**Work to complete**: Could you return all of the entries below exactly, minus the pictures?

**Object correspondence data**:
————————
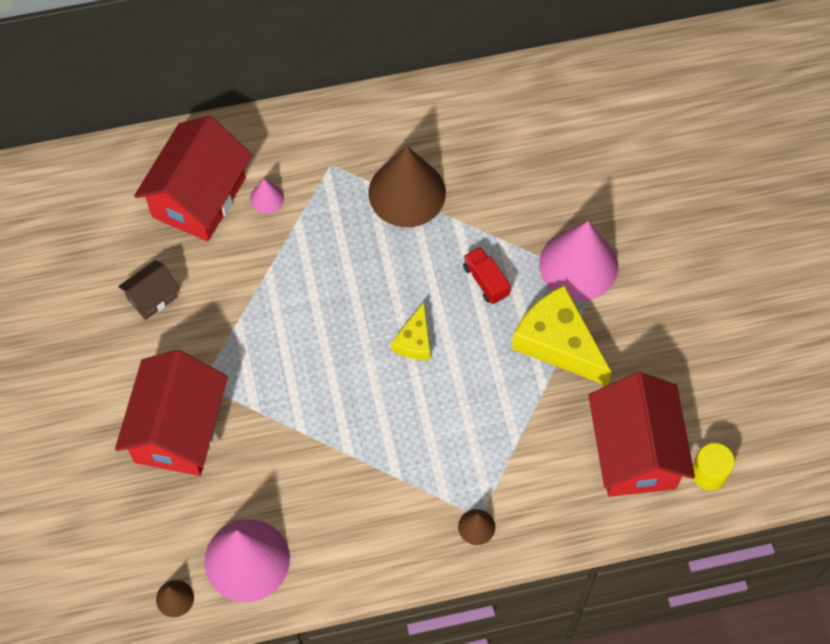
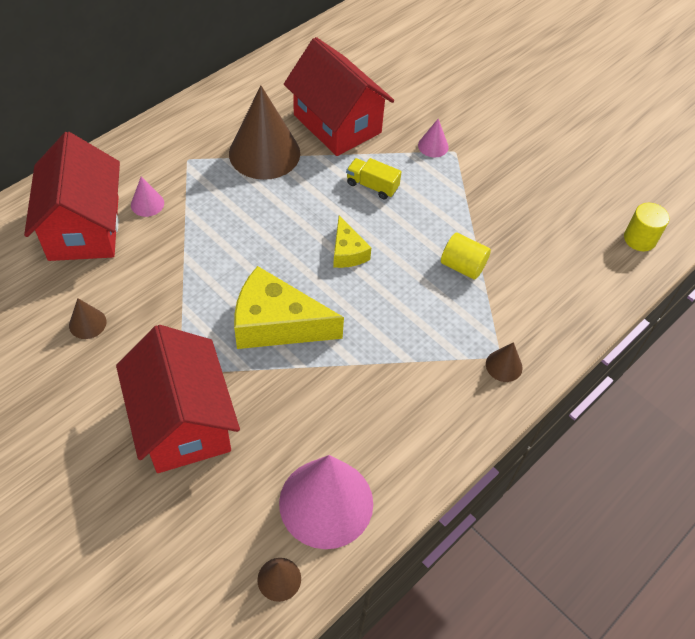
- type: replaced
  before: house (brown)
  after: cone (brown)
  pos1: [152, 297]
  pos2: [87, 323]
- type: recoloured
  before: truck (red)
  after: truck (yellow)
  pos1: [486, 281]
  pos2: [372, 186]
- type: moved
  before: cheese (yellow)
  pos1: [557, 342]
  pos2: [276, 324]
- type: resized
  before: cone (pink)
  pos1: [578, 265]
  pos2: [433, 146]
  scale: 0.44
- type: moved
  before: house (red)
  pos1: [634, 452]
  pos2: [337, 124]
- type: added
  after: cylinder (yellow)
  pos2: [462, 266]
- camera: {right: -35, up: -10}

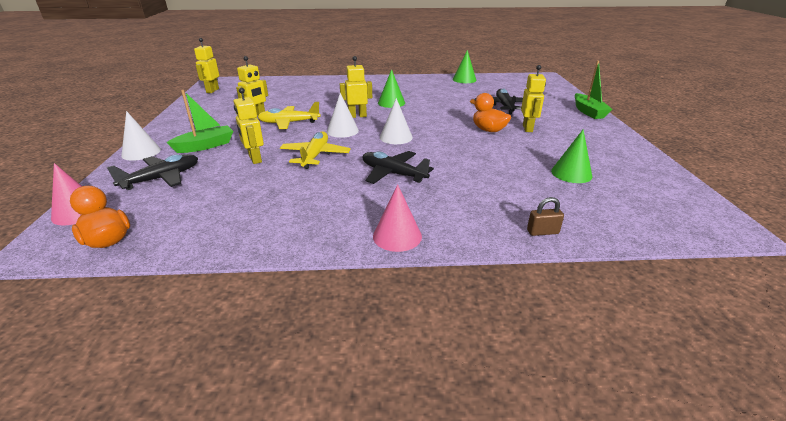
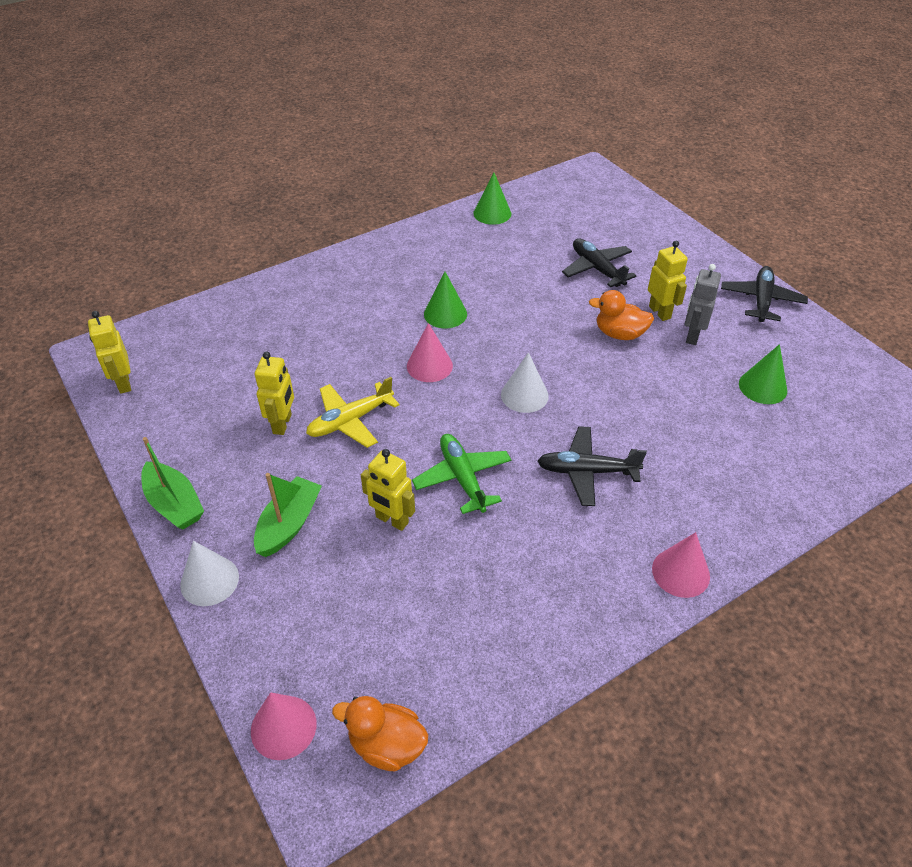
- type: moved
  before: plane (black)
  pos1: [162, 178]
  pos2: [761, 300]
- type: recoloured
  before: plane (yellow)
  after: plane (green)
  pos1: [315, 155]
  pos2: [462, 478]
- type: removed
  before: cone (white)
  pos1: [342, 131]
- type: replaced
  before: robot (yellow)
  after: cone (pink)
  pos1: [357, 116]
  pos2: [429, 366]
- type: removed
  before: padlock (brown)
  pos1: [542, 232]
- type: moved
  before: boat (green)
  pos1: [588, 112]
  pos2: [174, 504]
- type: added
  after: robot (grey)
  pos2: [692, 336]
- camera: {right: -30, up: 15}

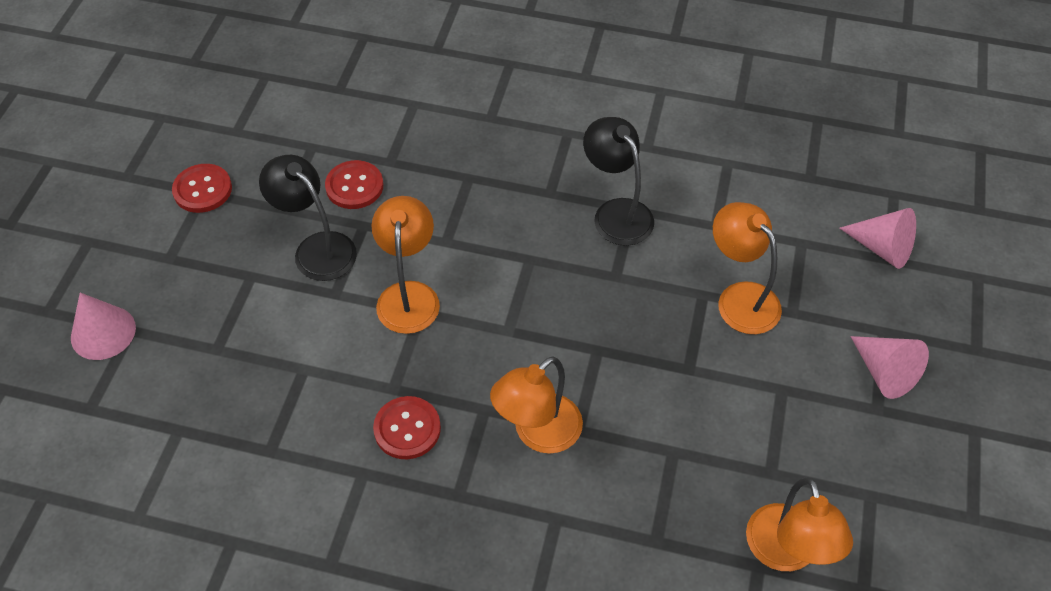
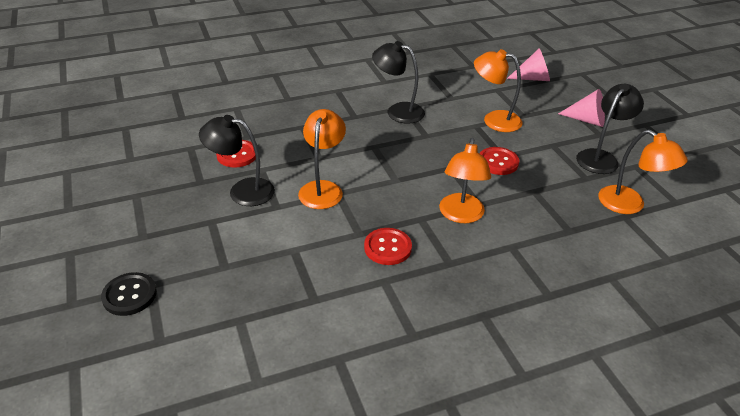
- type: replaced
  before: cone (pink)
  after: button (black)
  pos1: [103, 332]
  pos2: [129, 295]
- type: moved
  before: button (red)
  pos1: [202, 190]
  pos2: [498, 162]
- type: turned
  before: lamp (orange)
  pos1: [409, 295]
  pos2: [322, 188]
  turn: 45
- type: added
  after: lamp (black)
  pos2: [601, 157]
- camera: {right: -35, up: -15}

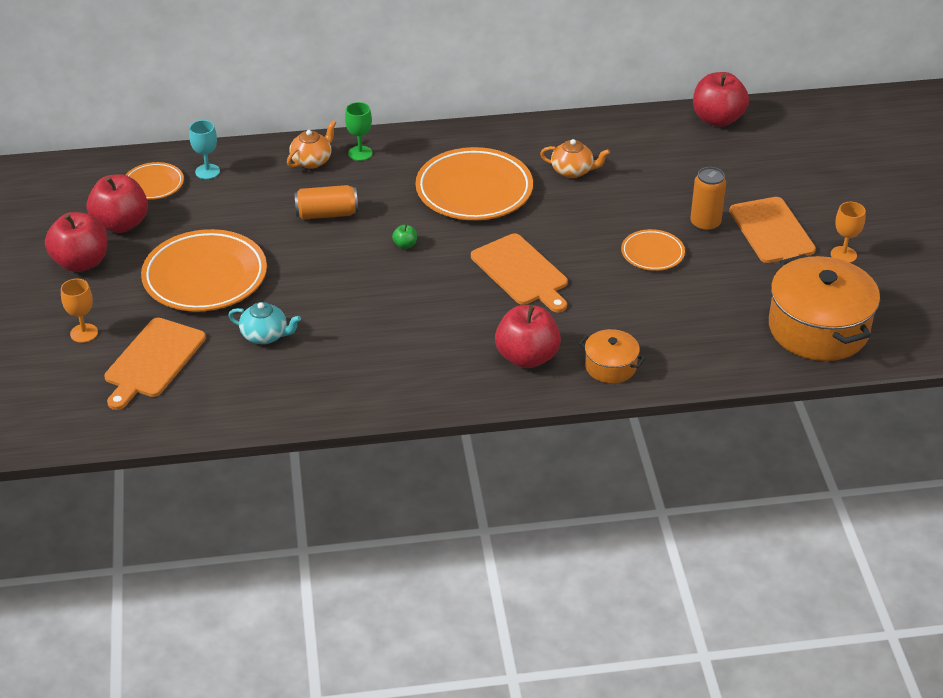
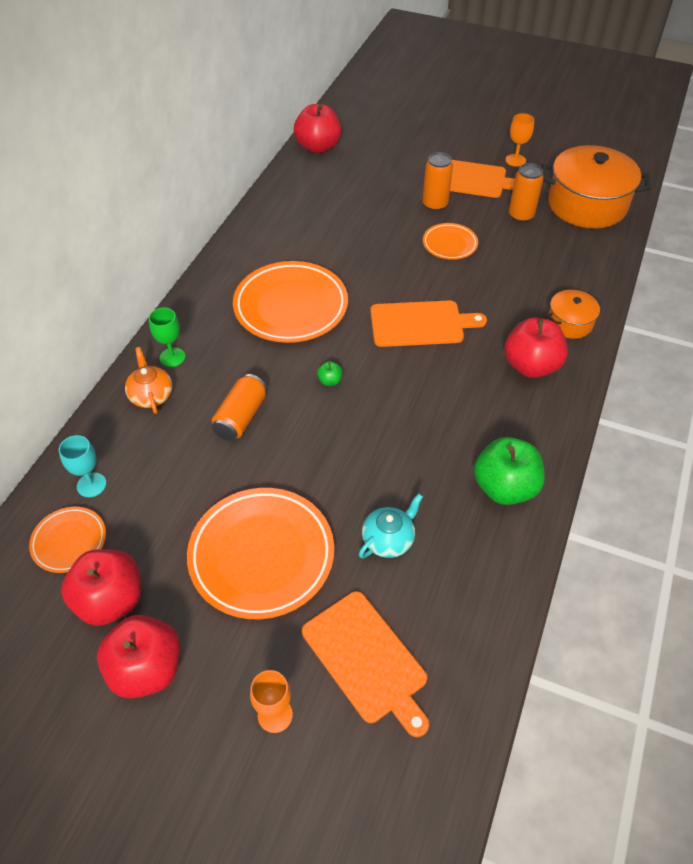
- type: removed
  before: teapot (orange)
  pos1: [573, 171]
- type: added
  after: apple (green)
  pos2: [505, 487]
- type: added
  after: can (orange)
  pos2: [521, 216]
- camera: {right: -60, up: 10}

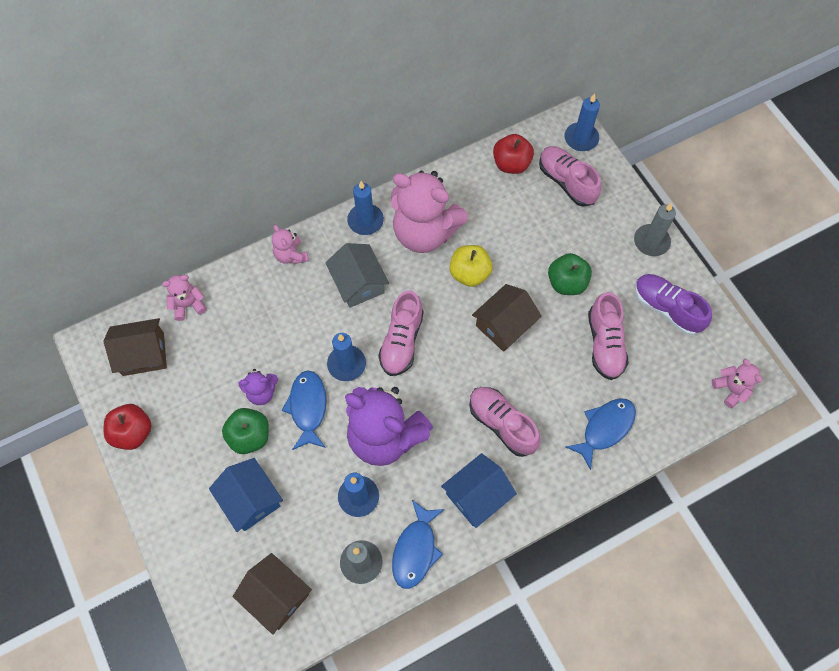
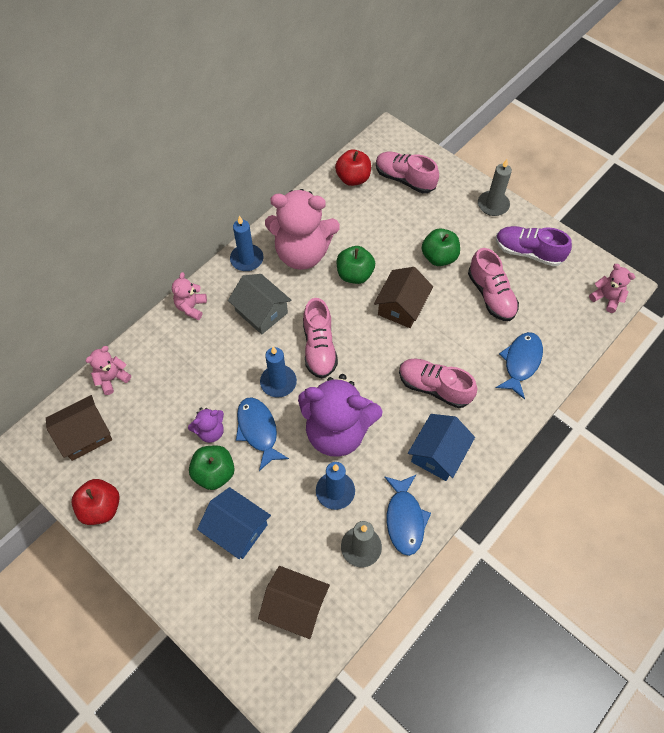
- type: turned
  before: teddy bear (pink)
  pos1: [291, 255]
  pos2: [191, 307]
  turn: 60
- type: recoloured
  before: apple (yellow)
  after: apple (green)
  pos1: [469, 273]
  pos2: [354, 274]
- type: removed
  before: candle (blue)
  pos1: [581, 138]
- camera: {right: -20, up: -5}

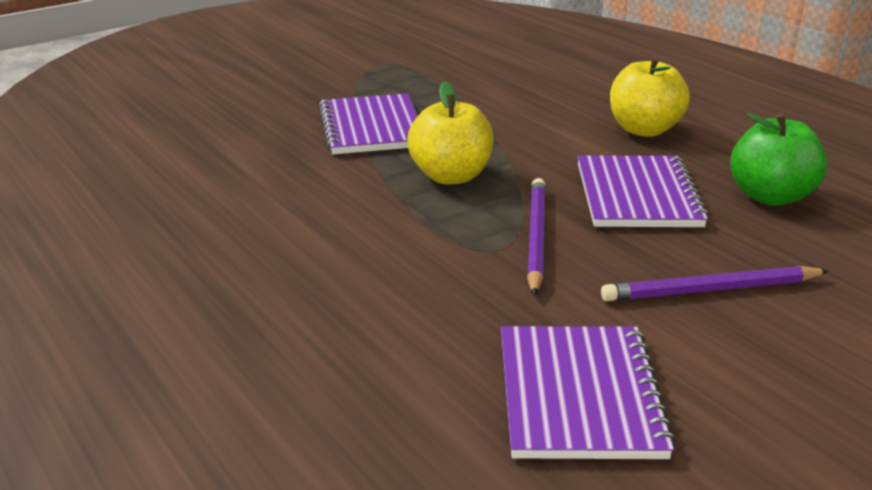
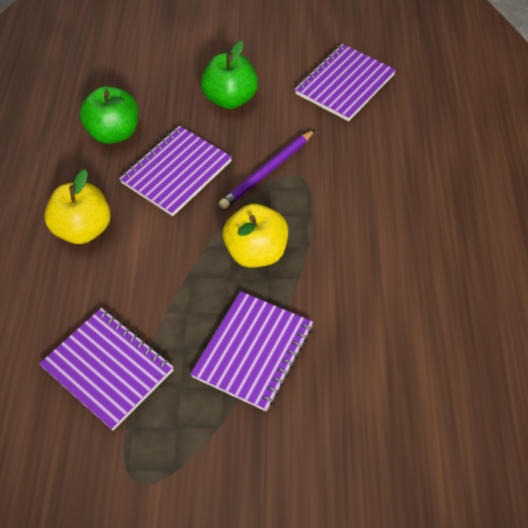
- type: replaced
  before: pencil (purple)
  after: apple (green)
  pos1: [711, 289]
  pos2: [231, 99]
- type: added
  after: notebook (purple)
  pos2: [108, 368]
- camera: {right: -140, up: 25}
————————
**Problem solution**:
- type: replaced
  before: house (brown)
  after: cone (brown)
  pos1: [152, 297]
  pos2: [87, 323]
- type: recoloured
  before: truck (red)
  after: truck (yellow)
  pos1: [486, 281]
  pos2: [372, 186]
- type: moved
  before: cheese (yellow)
  pos1: [557, 342]
  pos2: [276, 324]
- type: resized
  before: cone (pink)
  pos1: [578, 265]
  pos2: [433, 146]
  scale: 0.44
- type: moved
  before: house (red)
  pos1: [634, 452]
  pos2: [337, 124]
- type: added
  after: cylinder (yellow)
  pos2: [462, 266]
- camera: {right: -35, up: -10}

- type: moved
  before: plane (black)
  pos1: [162, 178]
  pos2: [761, 300]
- type: recoloured
  before: plane (yellow)
  after: plane (green)
  pos1: [315, 155]
  pos2: [462, 478]
- type: removed
  before: cone (white)
  pos1: [342, 131]
- type: replaced
  before: robot (yellow)
  after: cone (pink)
  pos1: [357, 116]
  pos2: [429, 366]
- type: removed
  before: padlock (brown)
  pos1: [542, 232]
- type: moved
  before: boat (green)
  pos1: [588, 112]
  pos2: [174, 504]
- type: added
  after: robot (grey)
  pos2: [692, 336]
- camera: {right: -30, up: 15}

- type: replaced
  before: cone (pink)
  after: button (black)
  pos1: [103, 332]
  pos2: [129, 295]
- type: moved
  before: button (red)
  pos1: [202, 190]
  pos2: [498, 162]
- type: turned
  before: lamp (orange)
  pos1: [409, 295]
  pos2: [322, 188]
  turn: 45
- type: added
  after: lamp (black)
  pos2: [601, 157]
- camera: {right: -35, up: -15}

- type: removed
  before: teapot (orange)
  pos1: [573, 171]
- type: added
  after: apple (green)
  pos2: [505, 487]
- type: added
  after: can (orange)
  pos2: [521, 216]
- camera: {right: -60, up: 10}

- type: turned
  before: teddy bear (pink)
  pos1: [291, 255]
  pos2: [191, 307]
  turn: 60
- type: recoloured
  before: apple (yellow)
  after: apple (green)
  pos1: [469, 273]
  pos2: [354, 274]
- type: removed
  before: candle (blue)
  pos1: [581, 138]
- camera: {right: -20, up: -5}

- type: replaced
  before: pencil (purple)
  after: apple (green)
  pos1: [711, 289]
  pos2: [231, 99]
- type: added
  after: notebook (purple)
  pos2: [108, 368]
- camera: {right: -140, up: 25}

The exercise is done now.